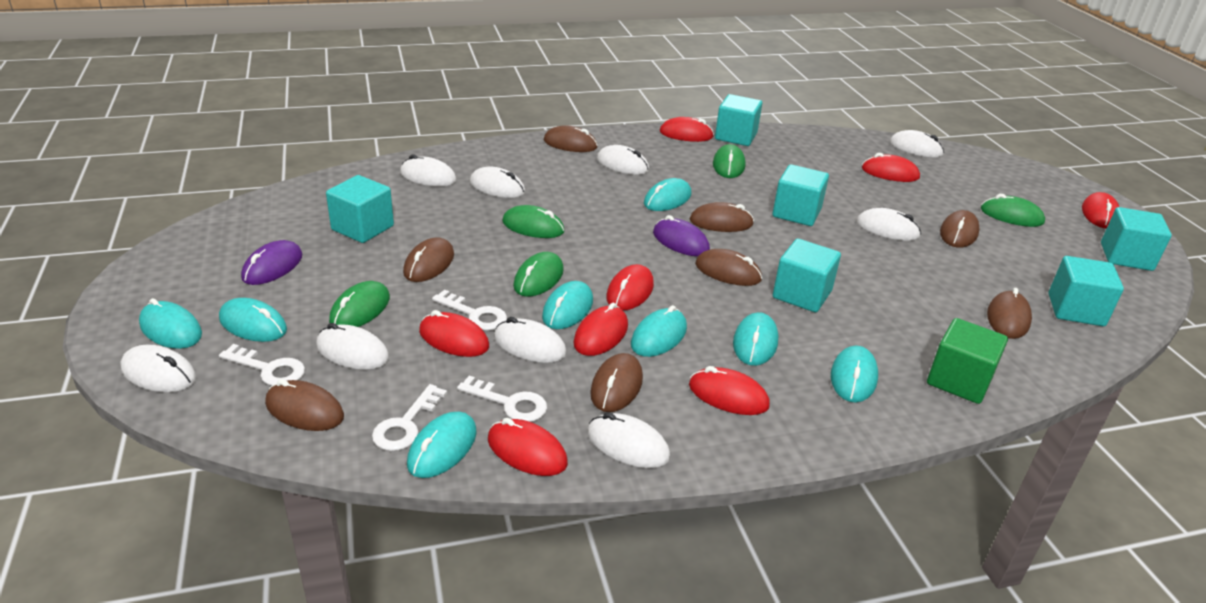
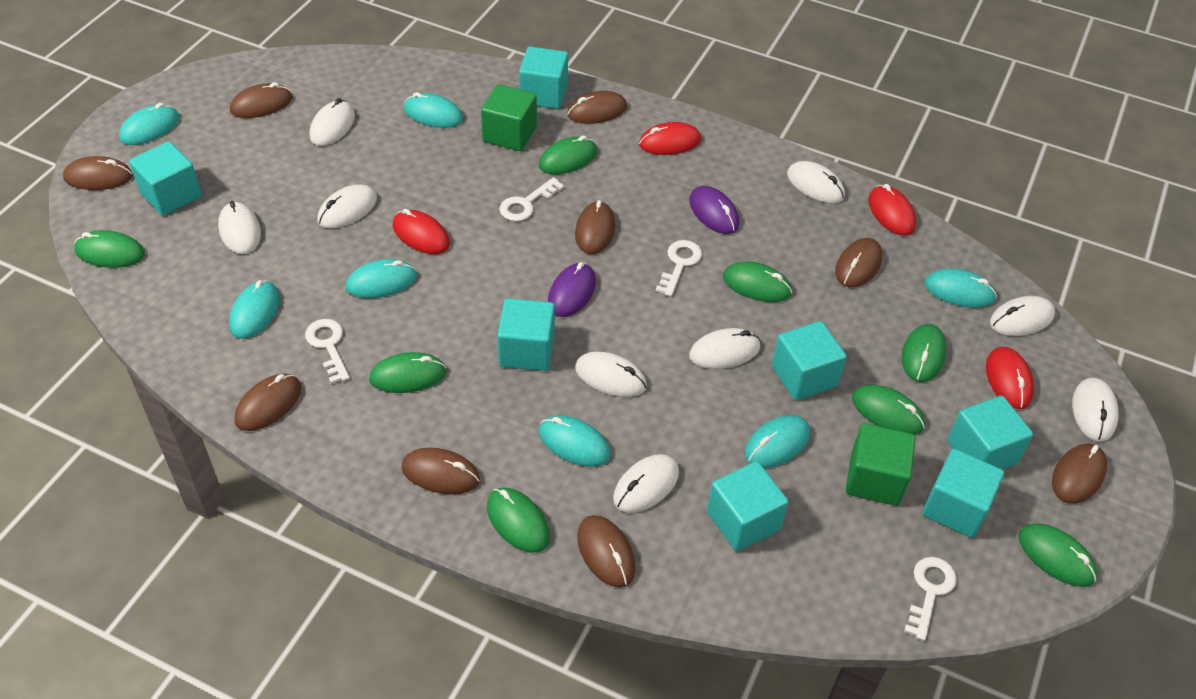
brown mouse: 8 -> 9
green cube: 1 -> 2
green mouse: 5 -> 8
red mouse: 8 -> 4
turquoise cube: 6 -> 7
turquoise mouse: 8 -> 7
• • • •
TASK STATEMENT: Provide an exact transcript of the lines from the one that holds "green mouse: 5 -> 8" through the final line of the data above.

EXERCISE OUTPUT:
green mouse: 5 -> 8
red mouse: 8 -> 4
turquoise cube: 6 -> 7
turquoise mouse: 8 -> 7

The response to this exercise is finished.